- **WORK REQUEST**
Under this line is a listing; return exactly the lines starting at the one with "cyan brick G4" and running down to the one with "tan cone Q9 level 1 -> none", and leave out its pictures.

- **RECORDS FOR THE EXERCISE**
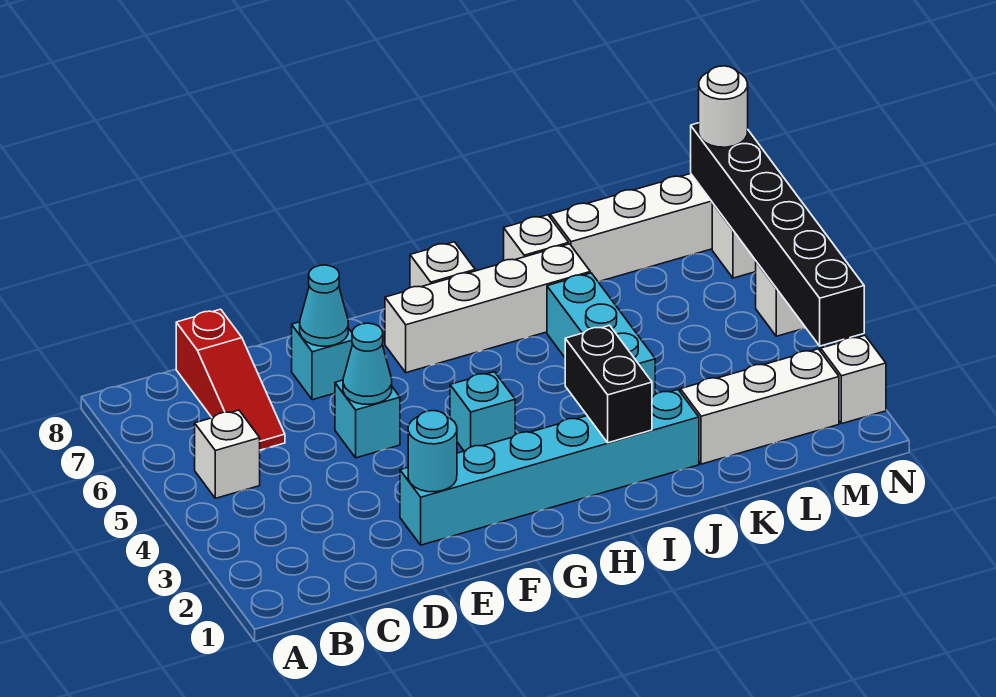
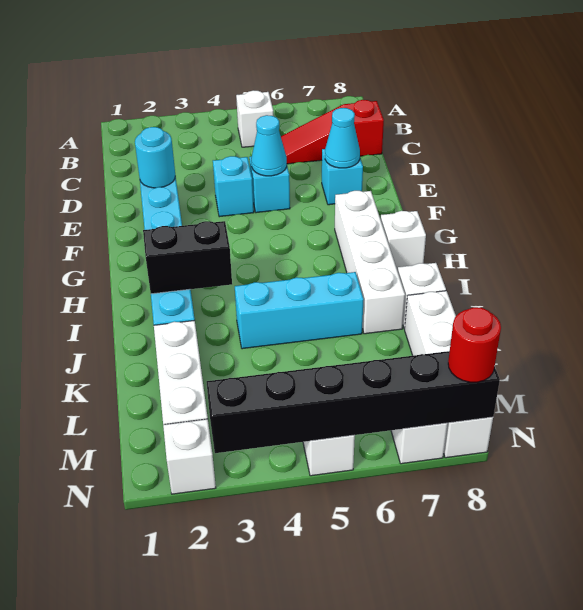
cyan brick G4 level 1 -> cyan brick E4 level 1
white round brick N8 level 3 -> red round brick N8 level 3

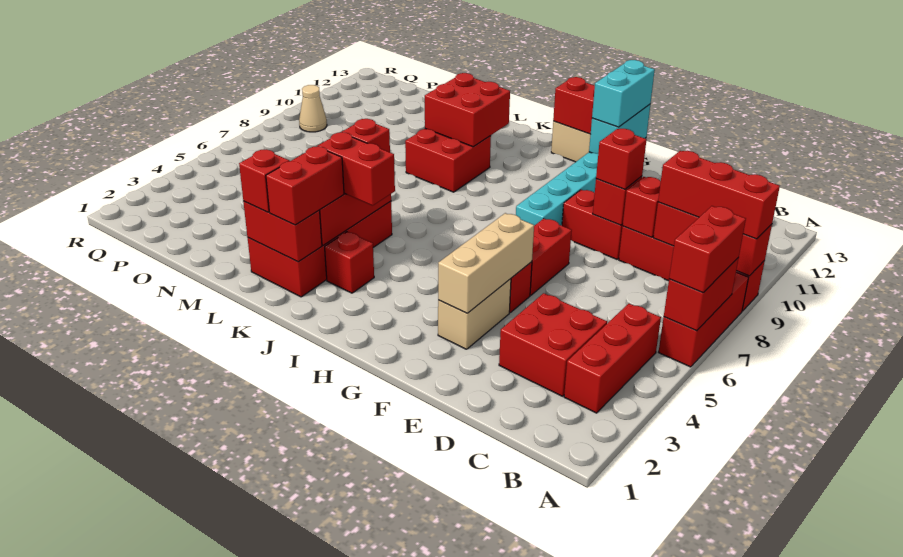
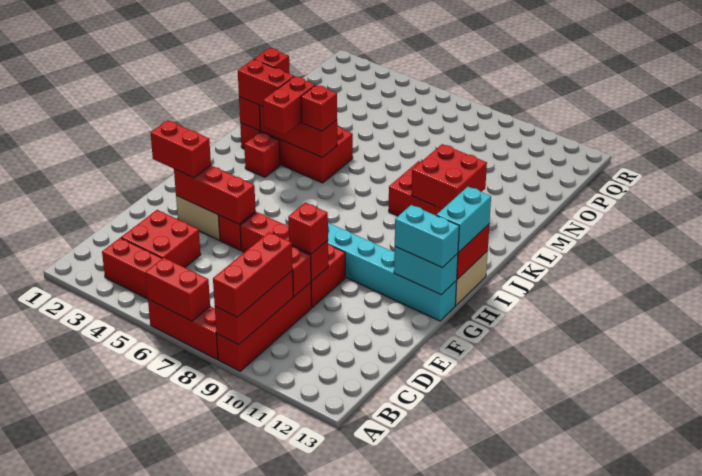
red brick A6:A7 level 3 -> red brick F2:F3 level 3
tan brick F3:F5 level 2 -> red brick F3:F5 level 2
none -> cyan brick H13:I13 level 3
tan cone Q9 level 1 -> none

--

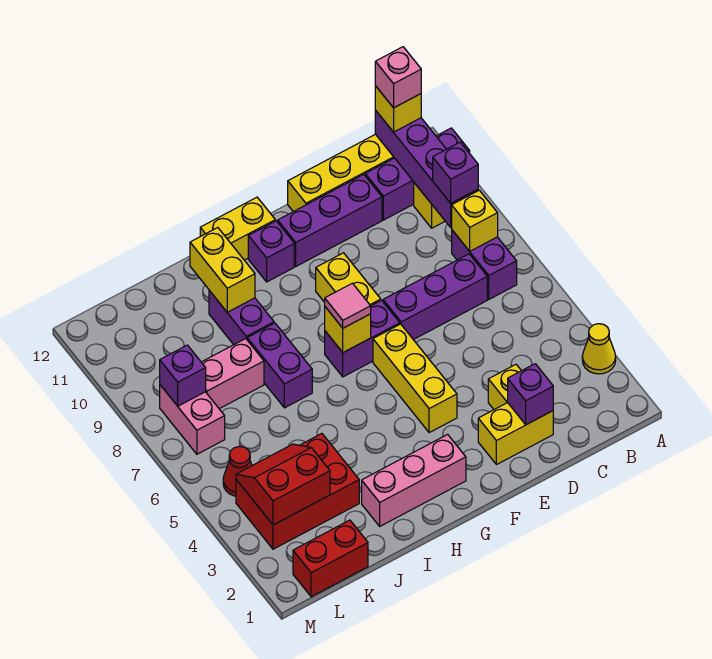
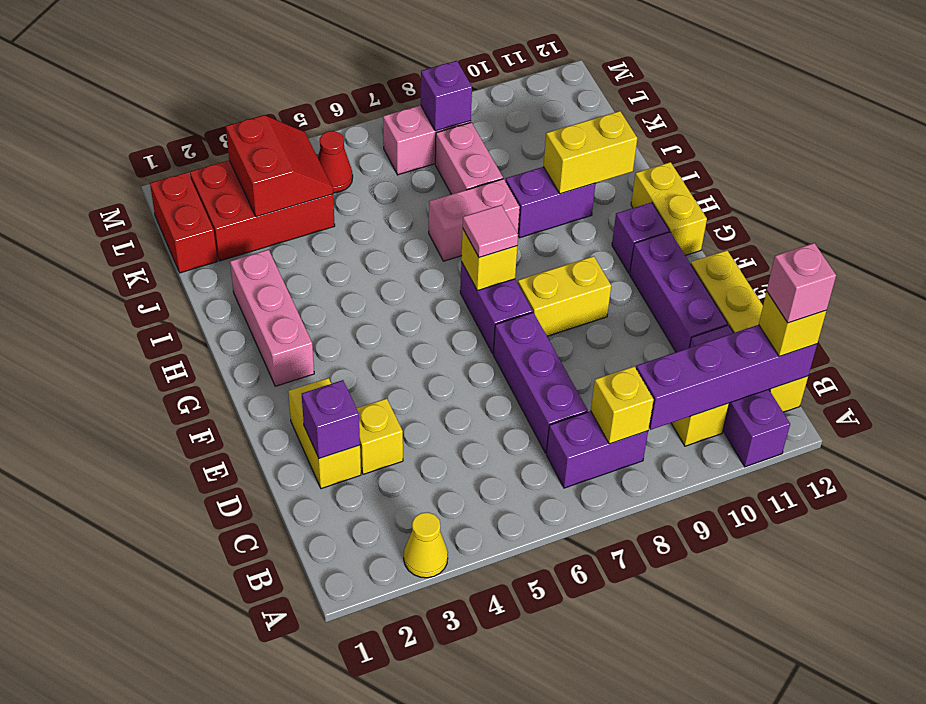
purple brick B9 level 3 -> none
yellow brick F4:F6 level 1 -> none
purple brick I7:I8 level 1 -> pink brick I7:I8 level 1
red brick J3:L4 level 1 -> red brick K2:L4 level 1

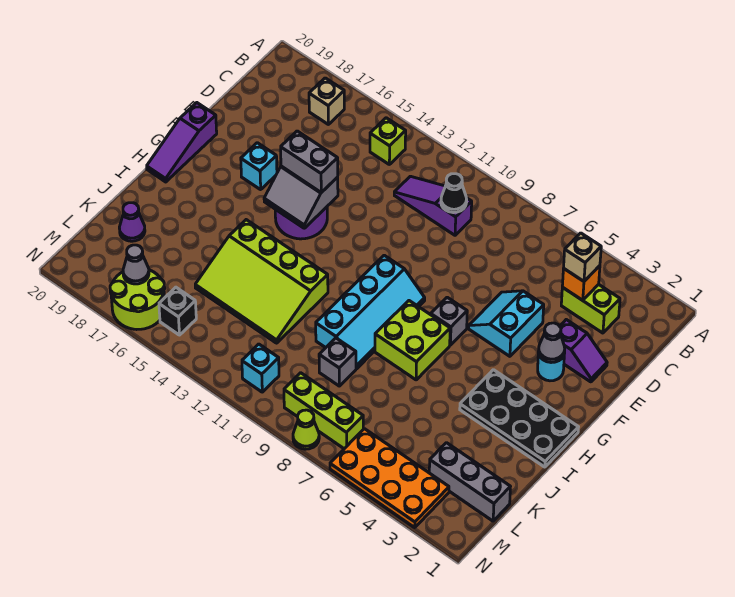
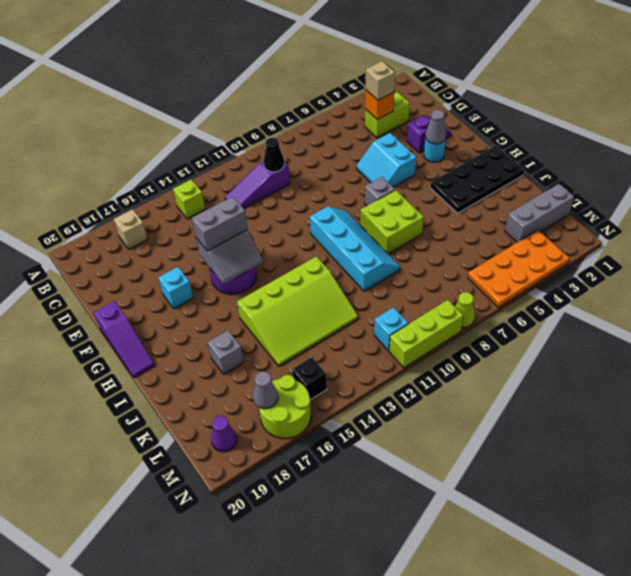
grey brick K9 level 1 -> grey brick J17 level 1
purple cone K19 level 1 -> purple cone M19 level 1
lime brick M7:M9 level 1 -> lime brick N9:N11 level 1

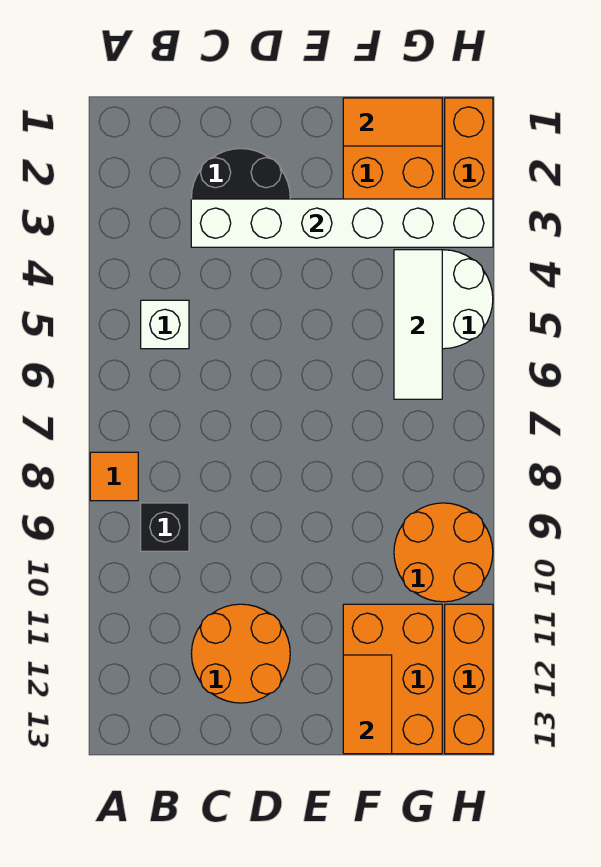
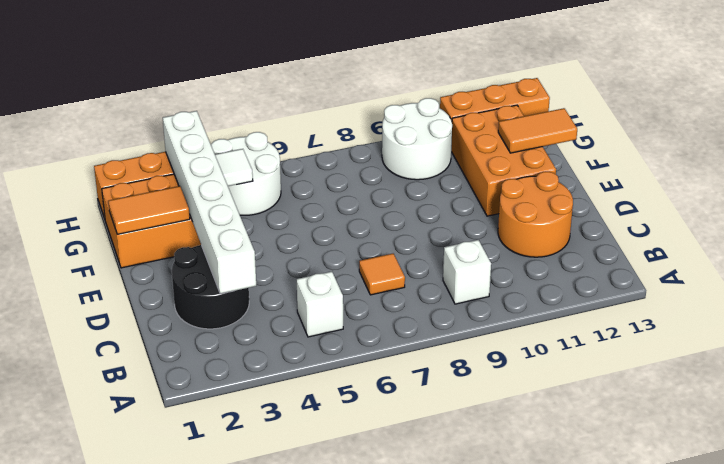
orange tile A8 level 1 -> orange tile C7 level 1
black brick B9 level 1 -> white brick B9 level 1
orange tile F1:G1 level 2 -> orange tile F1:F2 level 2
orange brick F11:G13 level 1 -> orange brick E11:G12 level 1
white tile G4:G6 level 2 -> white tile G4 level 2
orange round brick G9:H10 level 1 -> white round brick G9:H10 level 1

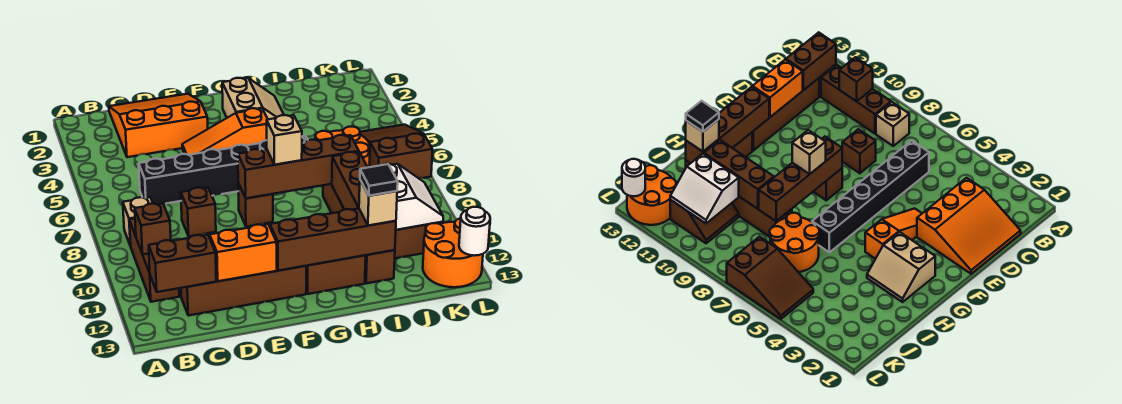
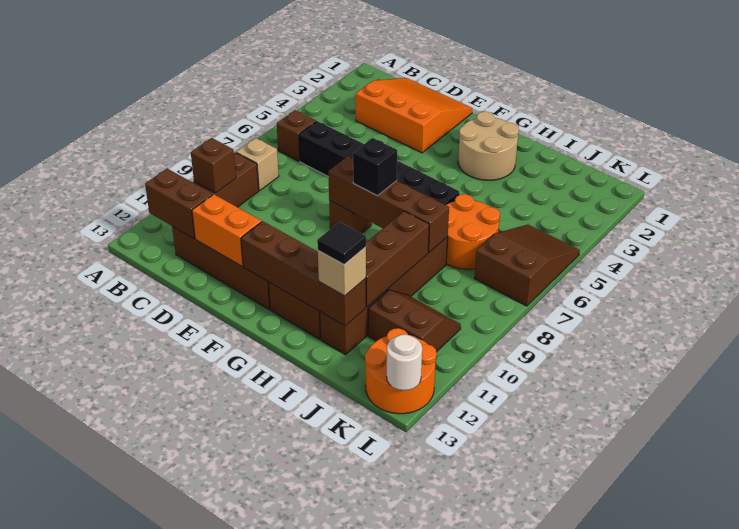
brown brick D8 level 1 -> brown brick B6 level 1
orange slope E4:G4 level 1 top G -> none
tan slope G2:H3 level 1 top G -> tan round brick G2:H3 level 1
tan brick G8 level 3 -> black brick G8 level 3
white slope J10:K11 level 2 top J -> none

...

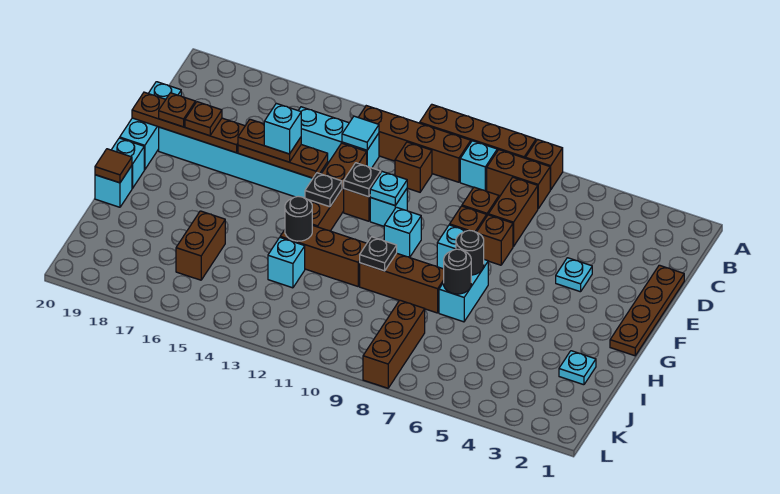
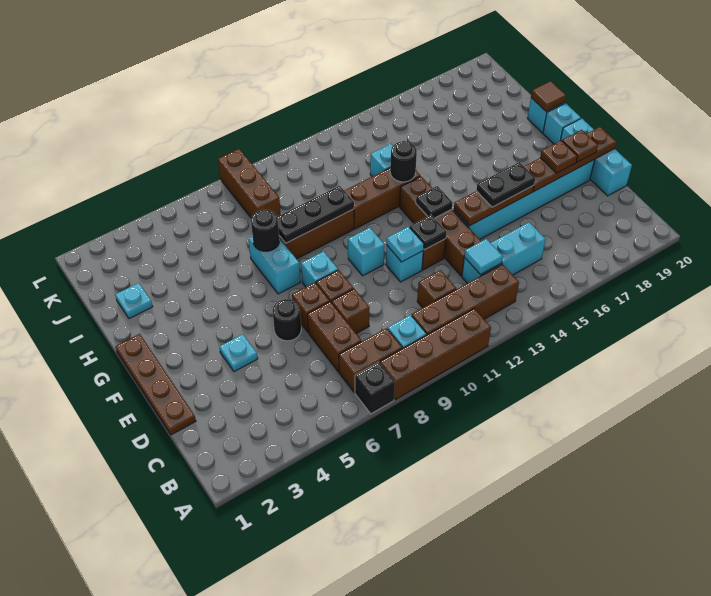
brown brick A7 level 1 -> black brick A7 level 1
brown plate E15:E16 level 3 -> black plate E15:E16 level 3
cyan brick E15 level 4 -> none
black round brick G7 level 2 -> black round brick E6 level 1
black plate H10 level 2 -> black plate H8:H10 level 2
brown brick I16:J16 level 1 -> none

- **YOUR SOLUTION**
cyan brick G4 level 1 -> cyan brick E4 level 1
white round brick N8 level 3 -> red round brick N8 level 3

red brick A6:A7 level 3 -> red brick F2:F3 level 3
tan brick F3:F5 level 2 -> red brick F3:F5 level 2
none -> cyan brick H13:I13 level 3
tan cone Q9 level 1 -> none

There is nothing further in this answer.